◆ Supplied records ◆
--------
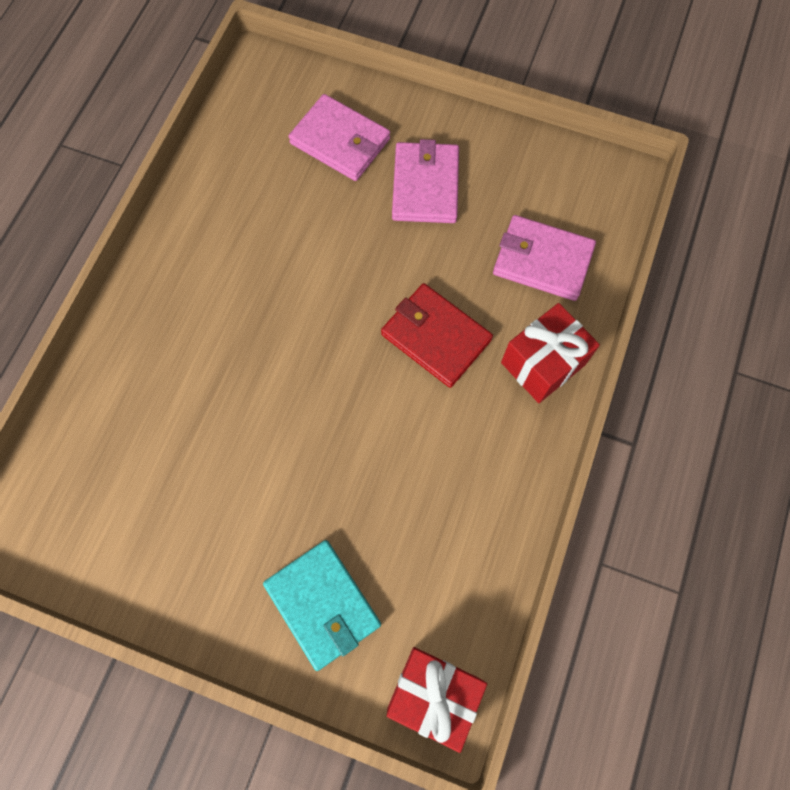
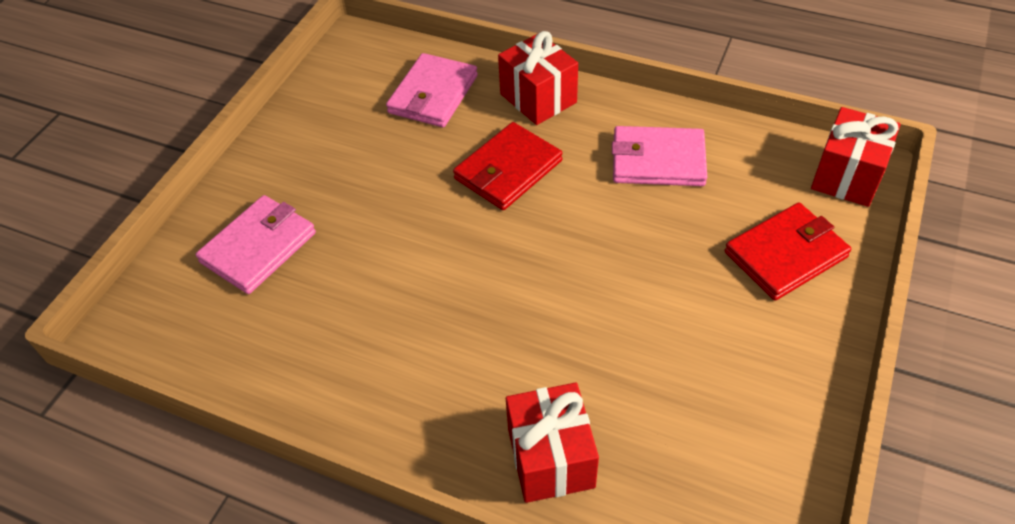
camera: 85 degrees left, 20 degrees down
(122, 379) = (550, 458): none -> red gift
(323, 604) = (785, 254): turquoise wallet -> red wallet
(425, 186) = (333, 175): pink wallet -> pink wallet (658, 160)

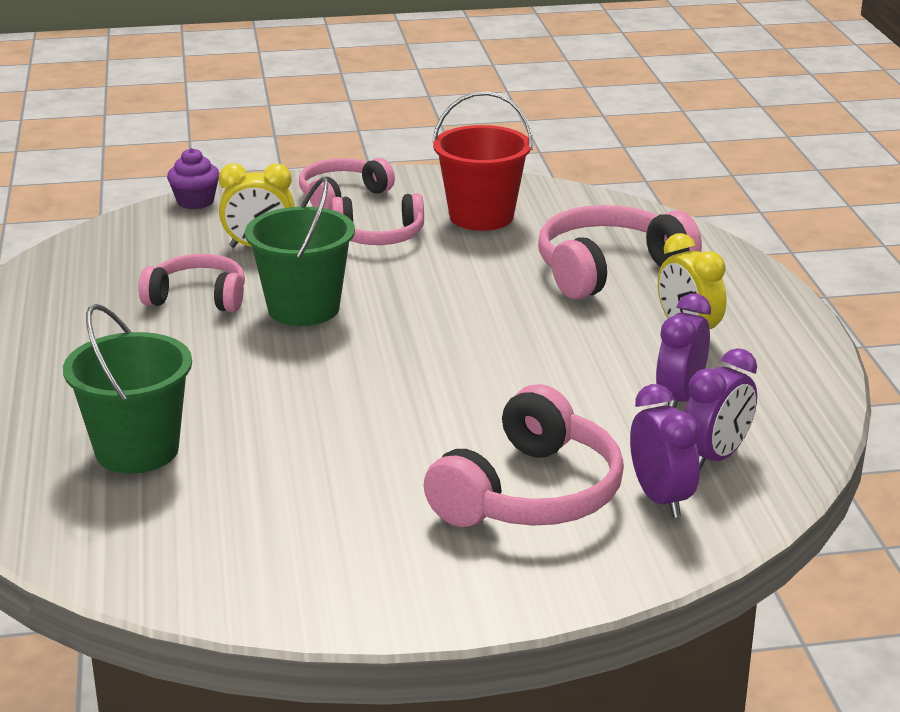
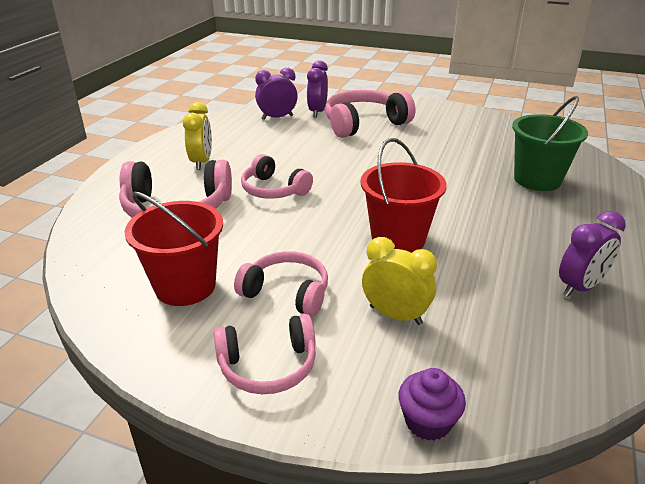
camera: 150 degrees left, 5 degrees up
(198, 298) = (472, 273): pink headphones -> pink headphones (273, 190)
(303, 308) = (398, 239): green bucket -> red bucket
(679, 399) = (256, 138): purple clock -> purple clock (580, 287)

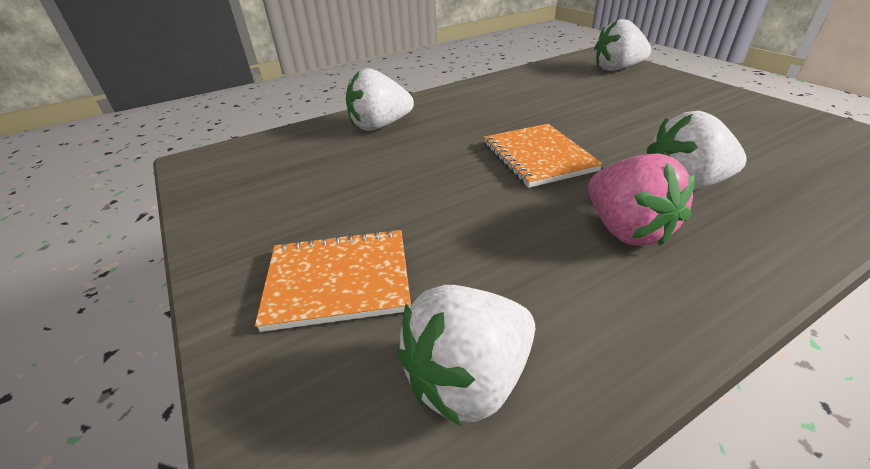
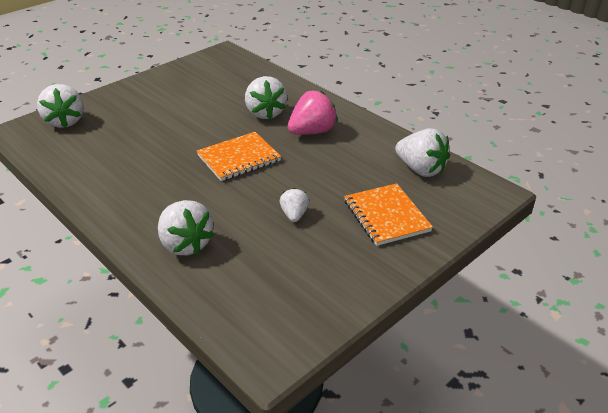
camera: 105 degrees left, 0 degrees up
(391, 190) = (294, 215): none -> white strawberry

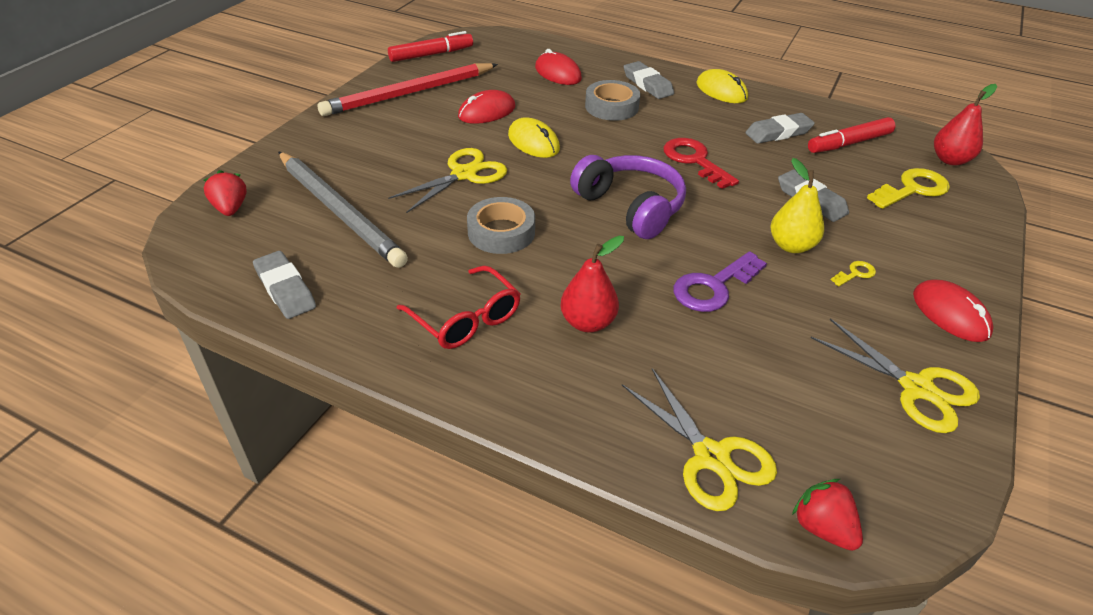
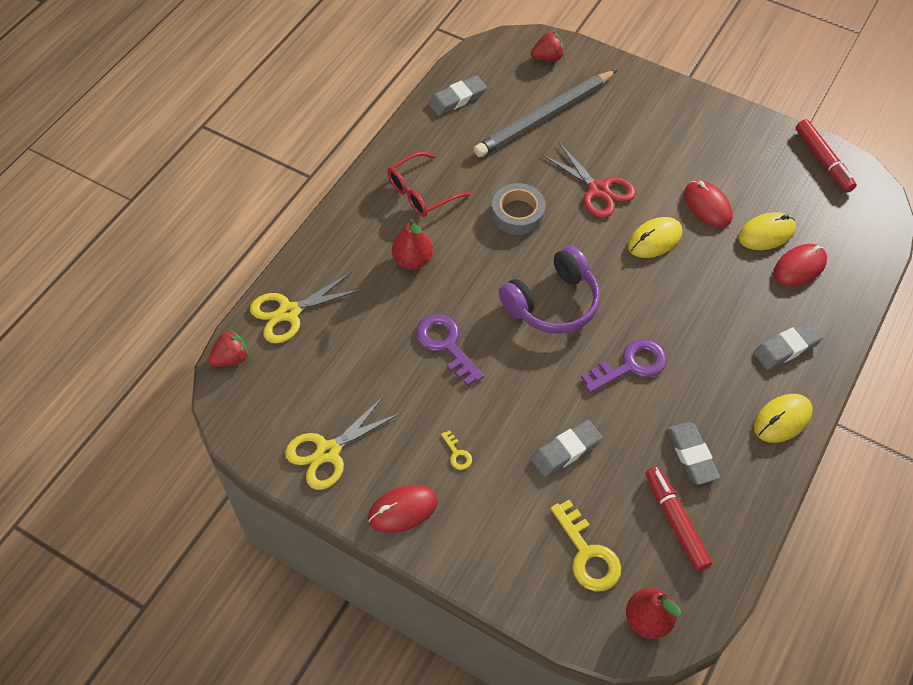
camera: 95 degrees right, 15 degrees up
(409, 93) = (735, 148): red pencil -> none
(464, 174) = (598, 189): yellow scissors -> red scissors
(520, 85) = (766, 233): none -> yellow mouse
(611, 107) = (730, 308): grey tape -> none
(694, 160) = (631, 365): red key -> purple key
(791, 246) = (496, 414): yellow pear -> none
--------
◆ Work instruction ◆
Reproduce verbatim, and only, the lines starting at the one that contains "(679, 399) = (256, 138): purple" and ending with the final line of the records; leave out the pictures.

◆ Answer below ◆
(679, 399) = (256, 138): purple clock -> purple clock (580, 287)

camera: 105 degrees left, 0 degrees up
(391, 190) = (294, 215): none -> white strawberry

camera: 95 degrees right, 15 degrees up
(409, 93) = (735, 148): red pencil -> none
(464, 174) = (598, 189): yellow scissors -> red scissors
(520, 85) = (766, 233): none -> yellow mouse
(611, 107) = (730, 308): grey tape -> none
(694, 160) = (631, 365): red key -> purple key
(791, 246) = (496, 414): yellow pear -> none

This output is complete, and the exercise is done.